-- START Entries provided --

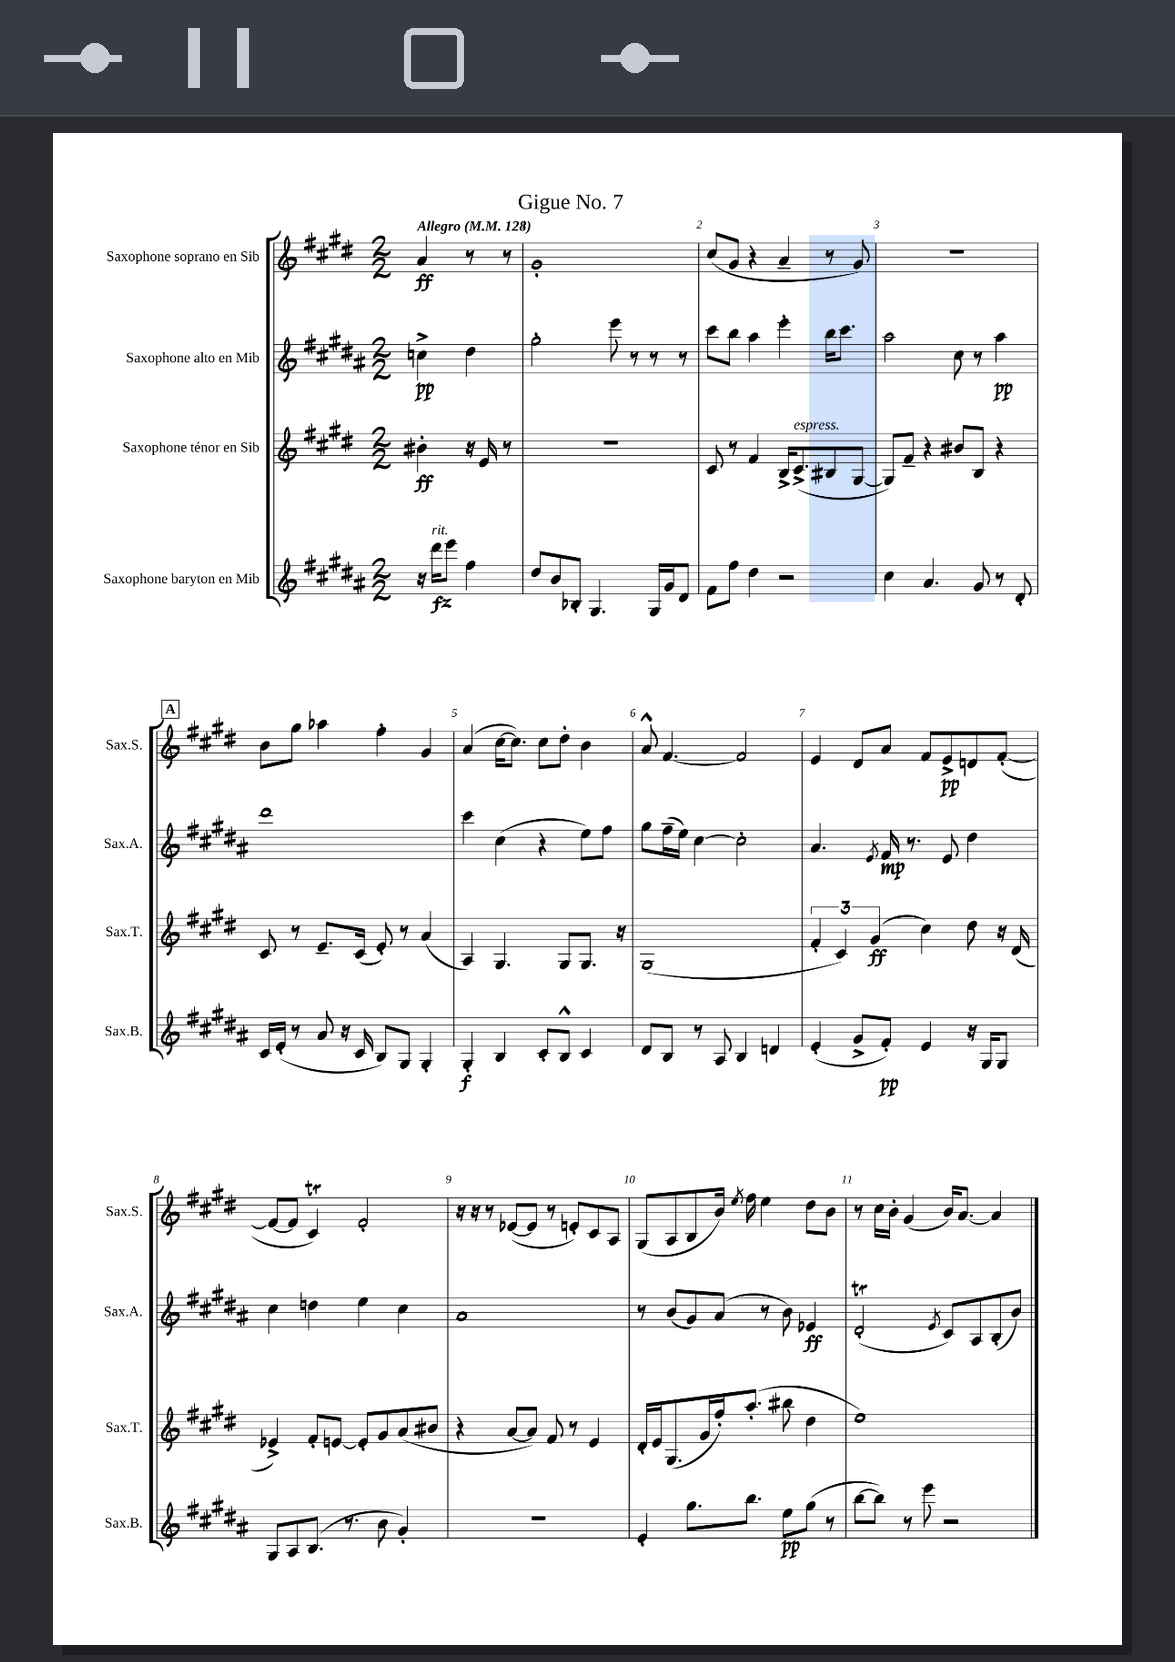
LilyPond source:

\header { title = "Gigue No. 7" }
<<
\new StaffGroup <<
\new Staff = "s0" \with { instrumentName = "Saxophone soprano en Sib" shortInstrumentName = "Sax.S." } {
    \clef treble \key e \major \numericTimeSignature \time 2/2 \partial 2 \tempo "Allegro" 4 = 128
    \autoBeamOff a'4\ff r8 r8 |
    gis'1-. |
    cis''8[( gis'8] r4 a'4-- r8 gis'8) |
    R1 |
    \mark \markup { \box "A" } b'8[ gis''8] aes''4 fis''4-. gis'4 |
    a'4( cis''16[~ cis''8.]) cis''8[ dis''8]-. b'4 |
    a'8-^ fis'4.~ fis'2 |
    e'4 dis'8[ a'8] fis'8[ e'8->\pp d'8 fis'8]~-.( |
    fis'8[~ fis'8] cis'4\trill) fis'2-. |
    r16 r16 r8 ees'8[~( ees'8] r8 e'8[-.) cis'8 a8] |
    gis8[( a8 b8 b'16]) \acciaccatura { e''8 } fis''16 e''4 dis''8[ b'8] |
    r8 cis''16[ b'16]-. gis'4( b'16[) a'8.]~ a'4 \bar "|." |
}
\new Staff = "s1" \with { instrumentName = "Saxophone alto en Mib" shortInstrumentName = "Sax.A." } {
    \clef treble \key b \major \numericTimeSignature \time 2/2 \partial 2
    \autoBeamOff c''4->\pp dis''4 |
    gis''2-. e'''8 r8 r8 r8 |
    cis'''8[ b''8] ais''4 e'''4-. b''16[ cis'''8.] |
    ais''2 cis''8 r8 ais''4\pp |
    \mark \markup { \box "A" } dis'''1 |
    cis'''4 cis''4( r4 e''8[) fis''8] |
    gis''8[ fis''16--( e''16]) cis''4~ cis''2-. |
    ais'4. \acciaccatura { e'8 } fis'16\mp r8. e'8 dis''4 |
    cis''4 d''4 e''4 cis''4 |
    ais'1 |
    r8 b'8[( gis'8) ais'8]( r8 b'8) ees'4\ff |
    dis'2-.\trill( \acciaccatura { e'8 } cis'8[) ais8 b8-.( b'8]) \bar "|." |
}
\new Staff = "s2" \with { instrumentName = "Saxophone ténor en Sib" shortInstrumentName = "Sax.T." } {
    \clef treble \key e \major \numericTimeSignature \time 2/2 \partial 2
    \autoBeamOff bis'4-.\ff r16 e'16 r8 |
    R1 |
    cis'8 r8 fis'4 b16[-> cis'8.->^\markup { \italic "espress." }( bis8 gis8]~ |
    gis8[) fis'8]-- r4 bis'8[ b8] r4 |
    \mark \markup { \box "A" } cis'8 r8 e'8.[-- cis'16]( e'8-.) r8 a'4( |
    a4) gis4. gis8[ gis8.] r16 |
    gis1( |
    \tuplet 3/2 { fis'4-. cis'4) gis'4\ff( } cis''4) dis''8 r16 dis'16( |
    ees'4->) fis'8[-. e'8]~ e'8[-. gis'8 a'8( bis'8] |
    r4 a'8[~ a'8]) fis'8 r8 e'4 |
    dis'16[-. e'16 gis8.( gis'16 fis''16-.) a''8.]-.( bis''8 dis''4 |
    e''1) \bar "|." |
}
\new Staff = "s3" \with { instrumentName = "Saxophone baryton en Mib" shortInstrumentName = "Sax.B." } {
    \clef treble \key b \major \numericTimeSignature \time 2/2 \partial 2
    \autoBeamOff r16 dis'''16[\fz^\markup { \italic "rit." } e'''8] fis''4 |
    dis''8[ b'8 bes8]-. gis4. gis16[ gis'16 dis'8] |
    fis'8[ fis''8] dis''4 r2 |
    cis''4 ais'4. gis'8 r8 dis'8-. |
    \mark \markup { \box "A" } cis'16[ e'16]-.( r8 ais'8 r16 cis'16 b8[) gis8] gis4-. |
    gis4-.\f b4 cis'8[-. b8]-^ cis'4 |
    dis'8[ b8] r8 ais8 b4 d'4 |
    e'4-.( gis'8[-> fis'8]-.\pp) e'4 r16 gis16[ gis8] |
    gis8[ ais8 b8.]( r8. b'8 gis'4-.) |
    R1 |
    e'4-. gis''8.[ b''8.] e''8[\pp gis''8]( r8 |
    b''8[~ b''8]) r8 e'''8 r2 \bar "|." |
}
>>
>>
\layout { \context { \Score \override BarNumber.break-visibility = ##(#f #t #t) barNumberVisibility = #all-bar-numbers-visible } }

-- END Entries provided --

> [Goal]:
Copy out every line in the items above that contains the string "trill".

> [Completed exercise]:
    fis'8[~ fis'8] cis'4\trill) fis'2-. |
    dis'2-.\trill( \acciaccatura { e'8 } cis'8[) ais8 b8-.( b'8]) \bar "|." |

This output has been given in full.